Copy all the lines of the data that include the word "PULSE".

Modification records
================

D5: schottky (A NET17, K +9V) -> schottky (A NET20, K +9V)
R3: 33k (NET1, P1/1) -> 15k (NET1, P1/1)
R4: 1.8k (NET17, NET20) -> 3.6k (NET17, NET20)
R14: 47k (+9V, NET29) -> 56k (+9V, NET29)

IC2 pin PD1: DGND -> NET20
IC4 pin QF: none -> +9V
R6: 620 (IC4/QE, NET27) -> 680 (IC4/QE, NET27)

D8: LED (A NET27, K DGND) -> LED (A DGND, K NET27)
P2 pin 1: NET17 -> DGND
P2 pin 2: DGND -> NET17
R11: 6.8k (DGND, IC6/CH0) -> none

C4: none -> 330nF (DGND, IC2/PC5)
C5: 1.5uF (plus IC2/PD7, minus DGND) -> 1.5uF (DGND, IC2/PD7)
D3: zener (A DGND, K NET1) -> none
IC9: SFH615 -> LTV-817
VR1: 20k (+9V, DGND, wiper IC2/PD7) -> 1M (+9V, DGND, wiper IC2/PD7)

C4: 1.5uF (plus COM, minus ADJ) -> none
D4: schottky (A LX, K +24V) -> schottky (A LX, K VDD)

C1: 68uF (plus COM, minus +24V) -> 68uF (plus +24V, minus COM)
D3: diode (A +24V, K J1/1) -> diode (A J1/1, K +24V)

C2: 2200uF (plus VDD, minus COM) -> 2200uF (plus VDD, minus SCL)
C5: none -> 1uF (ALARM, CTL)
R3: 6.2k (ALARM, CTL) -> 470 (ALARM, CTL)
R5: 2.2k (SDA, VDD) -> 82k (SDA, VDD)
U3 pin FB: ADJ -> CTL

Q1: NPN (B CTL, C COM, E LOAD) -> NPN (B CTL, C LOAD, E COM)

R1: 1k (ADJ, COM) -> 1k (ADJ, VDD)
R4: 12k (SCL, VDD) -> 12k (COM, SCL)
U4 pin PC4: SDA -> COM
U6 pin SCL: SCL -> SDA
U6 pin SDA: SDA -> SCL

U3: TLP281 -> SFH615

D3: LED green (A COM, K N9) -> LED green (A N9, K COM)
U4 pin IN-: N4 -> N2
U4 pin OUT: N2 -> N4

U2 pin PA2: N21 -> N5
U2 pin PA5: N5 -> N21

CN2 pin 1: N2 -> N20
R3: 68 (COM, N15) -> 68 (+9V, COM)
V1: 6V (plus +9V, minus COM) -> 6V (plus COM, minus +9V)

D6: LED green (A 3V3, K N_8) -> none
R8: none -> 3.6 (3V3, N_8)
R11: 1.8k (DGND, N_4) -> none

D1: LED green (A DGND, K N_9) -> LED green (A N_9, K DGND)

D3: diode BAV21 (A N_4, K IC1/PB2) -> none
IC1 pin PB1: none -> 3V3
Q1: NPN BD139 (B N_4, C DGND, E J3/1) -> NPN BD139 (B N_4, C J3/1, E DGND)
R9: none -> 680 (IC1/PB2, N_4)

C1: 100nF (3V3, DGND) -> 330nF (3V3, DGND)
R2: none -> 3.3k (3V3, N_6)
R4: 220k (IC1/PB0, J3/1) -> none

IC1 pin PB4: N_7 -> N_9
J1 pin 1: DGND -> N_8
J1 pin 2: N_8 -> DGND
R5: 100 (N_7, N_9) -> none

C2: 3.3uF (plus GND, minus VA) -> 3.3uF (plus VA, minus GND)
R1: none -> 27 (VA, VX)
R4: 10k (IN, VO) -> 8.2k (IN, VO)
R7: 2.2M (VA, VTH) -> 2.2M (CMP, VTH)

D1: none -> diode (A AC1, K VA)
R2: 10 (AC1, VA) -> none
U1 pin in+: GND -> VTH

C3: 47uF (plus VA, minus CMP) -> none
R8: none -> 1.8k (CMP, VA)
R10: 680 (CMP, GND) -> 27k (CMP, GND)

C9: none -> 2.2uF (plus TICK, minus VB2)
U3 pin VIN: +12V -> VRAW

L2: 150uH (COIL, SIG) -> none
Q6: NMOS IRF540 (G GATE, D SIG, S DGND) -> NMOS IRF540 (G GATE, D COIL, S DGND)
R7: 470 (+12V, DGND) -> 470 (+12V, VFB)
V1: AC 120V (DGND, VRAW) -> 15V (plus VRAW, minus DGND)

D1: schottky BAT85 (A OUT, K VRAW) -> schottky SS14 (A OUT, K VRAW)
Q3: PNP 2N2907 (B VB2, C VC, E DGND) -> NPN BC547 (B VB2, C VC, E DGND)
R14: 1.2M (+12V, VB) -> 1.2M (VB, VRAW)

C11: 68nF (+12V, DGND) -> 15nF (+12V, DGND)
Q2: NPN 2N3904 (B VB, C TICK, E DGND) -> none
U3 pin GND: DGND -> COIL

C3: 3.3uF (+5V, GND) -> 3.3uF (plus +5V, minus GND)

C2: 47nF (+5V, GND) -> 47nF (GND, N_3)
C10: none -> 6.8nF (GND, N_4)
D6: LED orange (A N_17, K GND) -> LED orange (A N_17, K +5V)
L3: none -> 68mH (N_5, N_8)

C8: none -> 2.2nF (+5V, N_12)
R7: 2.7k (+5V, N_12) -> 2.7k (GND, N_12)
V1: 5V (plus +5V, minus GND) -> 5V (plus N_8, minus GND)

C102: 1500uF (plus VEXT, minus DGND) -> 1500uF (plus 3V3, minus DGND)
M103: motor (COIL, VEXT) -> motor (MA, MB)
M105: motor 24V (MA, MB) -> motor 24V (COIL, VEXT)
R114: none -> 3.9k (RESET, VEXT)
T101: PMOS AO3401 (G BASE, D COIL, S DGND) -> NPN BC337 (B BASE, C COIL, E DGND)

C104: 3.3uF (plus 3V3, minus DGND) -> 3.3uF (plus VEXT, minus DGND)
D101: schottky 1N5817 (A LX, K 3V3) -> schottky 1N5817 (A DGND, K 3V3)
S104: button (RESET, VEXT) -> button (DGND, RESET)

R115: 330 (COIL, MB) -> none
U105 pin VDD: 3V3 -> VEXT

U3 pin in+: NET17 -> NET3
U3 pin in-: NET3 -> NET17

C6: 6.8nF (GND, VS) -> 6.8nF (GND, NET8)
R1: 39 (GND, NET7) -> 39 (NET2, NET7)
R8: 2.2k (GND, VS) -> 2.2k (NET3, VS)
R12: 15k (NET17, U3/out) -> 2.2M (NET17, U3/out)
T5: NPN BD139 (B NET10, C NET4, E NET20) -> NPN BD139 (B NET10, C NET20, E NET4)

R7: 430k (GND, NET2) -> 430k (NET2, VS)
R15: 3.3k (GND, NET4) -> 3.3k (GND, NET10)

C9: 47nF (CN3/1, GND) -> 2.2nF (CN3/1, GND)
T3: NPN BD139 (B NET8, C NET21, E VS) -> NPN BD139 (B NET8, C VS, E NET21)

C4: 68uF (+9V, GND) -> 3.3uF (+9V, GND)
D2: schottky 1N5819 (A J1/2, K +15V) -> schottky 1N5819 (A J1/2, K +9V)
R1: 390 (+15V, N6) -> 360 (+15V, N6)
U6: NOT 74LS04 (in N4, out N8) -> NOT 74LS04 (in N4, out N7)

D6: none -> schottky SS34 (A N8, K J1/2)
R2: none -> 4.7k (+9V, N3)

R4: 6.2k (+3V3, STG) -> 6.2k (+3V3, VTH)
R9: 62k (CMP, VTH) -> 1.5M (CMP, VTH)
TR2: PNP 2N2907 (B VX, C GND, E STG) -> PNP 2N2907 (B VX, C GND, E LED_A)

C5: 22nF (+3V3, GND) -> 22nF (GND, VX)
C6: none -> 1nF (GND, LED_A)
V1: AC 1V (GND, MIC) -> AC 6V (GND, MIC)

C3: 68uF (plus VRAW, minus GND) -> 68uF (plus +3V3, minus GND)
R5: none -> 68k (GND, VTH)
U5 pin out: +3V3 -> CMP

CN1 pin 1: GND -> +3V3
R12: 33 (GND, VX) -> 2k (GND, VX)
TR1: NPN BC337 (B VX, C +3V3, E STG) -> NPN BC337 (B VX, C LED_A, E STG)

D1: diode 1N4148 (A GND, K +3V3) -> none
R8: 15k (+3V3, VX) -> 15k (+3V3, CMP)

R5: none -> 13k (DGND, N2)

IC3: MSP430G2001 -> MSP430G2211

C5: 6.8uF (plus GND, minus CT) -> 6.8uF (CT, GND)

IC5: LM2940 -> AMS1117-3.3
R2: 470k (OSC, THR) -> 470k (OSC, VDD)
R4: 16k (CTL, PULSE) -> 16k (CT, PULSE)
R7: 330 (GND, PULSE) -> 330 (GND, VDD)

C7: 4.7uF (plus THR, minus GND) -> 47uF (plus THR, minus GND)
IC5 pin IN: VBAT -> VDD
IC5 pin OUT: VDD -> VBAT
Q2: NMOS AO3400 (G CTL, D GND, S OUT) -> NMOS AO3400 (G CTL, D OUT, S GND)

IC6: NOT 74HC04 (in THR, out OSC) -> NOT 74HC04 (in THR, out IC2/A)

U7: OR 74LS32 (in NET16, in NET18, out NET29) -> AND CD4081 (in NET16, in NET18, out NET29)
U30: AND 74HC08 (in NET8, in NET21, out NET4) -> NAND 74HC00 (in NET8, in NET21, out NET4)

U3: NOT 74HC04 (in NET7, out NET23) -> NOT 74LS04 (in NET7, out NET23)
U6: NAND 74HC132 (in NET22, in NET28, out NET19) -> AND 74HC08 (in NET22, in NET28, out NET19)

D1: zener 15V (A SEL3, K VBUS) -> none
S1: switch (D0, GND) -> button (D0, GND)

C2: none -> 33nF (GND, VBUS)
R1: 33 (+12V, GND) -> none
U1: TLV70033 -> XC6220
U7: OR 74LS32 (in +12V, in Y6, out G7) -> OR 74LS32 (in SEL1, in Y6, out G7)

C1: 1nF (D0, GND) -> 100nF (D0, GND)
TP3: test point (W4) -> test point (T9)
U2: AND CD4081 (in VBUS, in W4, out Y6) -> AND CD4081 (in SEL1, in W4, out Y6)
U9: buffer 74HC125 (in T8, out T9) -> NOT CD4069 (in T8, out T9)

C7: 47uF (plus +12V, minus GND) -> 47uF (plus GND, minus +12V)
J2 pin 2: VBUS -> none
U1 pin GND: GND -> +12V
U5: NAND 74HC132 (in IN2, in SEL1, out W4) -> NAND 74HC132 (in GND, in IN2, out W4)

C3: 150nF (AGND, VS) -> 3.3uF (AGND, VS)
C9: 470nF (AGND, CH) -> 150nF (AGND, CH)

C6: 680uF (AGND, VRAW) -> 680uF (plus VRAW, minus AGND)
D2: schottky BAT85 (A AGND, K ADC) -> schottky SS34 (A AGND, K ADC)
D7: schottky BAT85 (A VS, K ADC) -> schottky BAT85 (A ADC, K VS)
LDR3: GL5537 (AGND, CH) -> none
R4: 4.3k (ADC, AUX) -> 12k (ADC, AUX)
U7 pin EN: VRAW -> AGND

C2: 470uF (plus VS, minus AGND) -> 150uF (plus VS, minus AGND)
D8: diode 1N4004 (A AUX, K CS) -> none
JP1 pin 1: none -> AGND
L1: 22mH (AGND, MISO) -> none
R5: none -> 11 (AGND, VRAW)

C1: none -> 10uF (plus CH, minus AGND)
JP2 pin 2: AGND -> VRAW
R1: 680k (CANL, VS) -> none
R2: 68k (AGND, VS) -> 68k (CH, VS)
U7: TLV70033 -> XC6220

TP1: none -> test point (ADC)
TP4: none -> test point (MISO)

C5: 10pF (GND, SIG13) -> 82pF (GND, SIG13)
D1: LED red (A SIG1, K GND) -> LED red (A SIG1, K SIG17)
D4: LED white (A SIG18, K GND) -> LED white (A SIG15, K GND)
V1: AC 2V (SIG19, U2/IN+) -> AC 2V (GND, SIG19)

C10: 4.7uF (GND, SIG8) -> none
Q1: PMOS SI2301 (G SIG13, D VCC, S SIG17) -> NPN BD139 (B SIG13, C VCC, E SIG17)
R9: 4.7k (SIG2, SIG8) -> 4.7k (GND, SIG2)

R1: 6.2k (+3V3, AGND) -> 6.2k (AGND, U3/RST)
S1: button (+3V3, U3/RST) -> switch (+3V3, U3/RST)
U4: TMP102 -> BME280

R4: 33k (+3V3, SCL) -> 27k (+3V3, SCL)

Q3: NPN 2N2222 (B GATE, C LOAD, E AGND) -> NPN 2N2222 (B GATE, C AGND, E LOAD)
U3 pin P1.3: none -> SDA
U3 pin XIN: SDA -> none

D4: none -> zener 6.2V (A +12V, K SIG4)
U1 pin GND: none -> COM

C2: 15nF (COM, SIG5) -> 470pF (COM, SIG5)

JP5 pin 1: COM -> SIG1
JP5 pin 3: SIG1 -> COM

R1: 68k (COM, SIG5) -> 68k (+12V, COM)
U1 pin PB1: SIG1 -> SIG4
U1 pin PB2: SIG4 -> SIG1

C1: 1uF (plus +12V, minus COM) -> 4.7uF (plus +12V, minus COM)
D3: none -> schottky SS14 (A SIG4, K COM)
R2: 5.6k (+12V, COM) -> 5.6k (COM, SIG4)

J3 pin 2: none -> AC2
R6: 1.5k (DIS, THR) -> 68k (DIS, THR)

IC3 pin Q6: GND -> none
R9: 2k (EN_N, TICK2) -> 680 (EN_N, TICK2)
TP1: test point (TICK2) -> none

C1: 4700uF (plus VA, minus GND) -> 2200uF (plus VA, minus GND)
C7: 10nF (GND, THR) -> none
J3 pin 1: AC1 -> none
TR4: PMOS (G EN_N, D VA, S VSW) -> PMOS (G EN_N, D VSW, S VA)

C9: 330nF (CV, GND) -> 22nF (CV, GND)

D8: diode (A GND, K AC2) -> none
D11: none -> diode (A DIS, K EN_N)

================

### Solution
R4: 16k (CTL, PULSE) -> 16k (CT, PULSE)
R7: 330 (GND, PULSE) -> 330 (GND, VDD)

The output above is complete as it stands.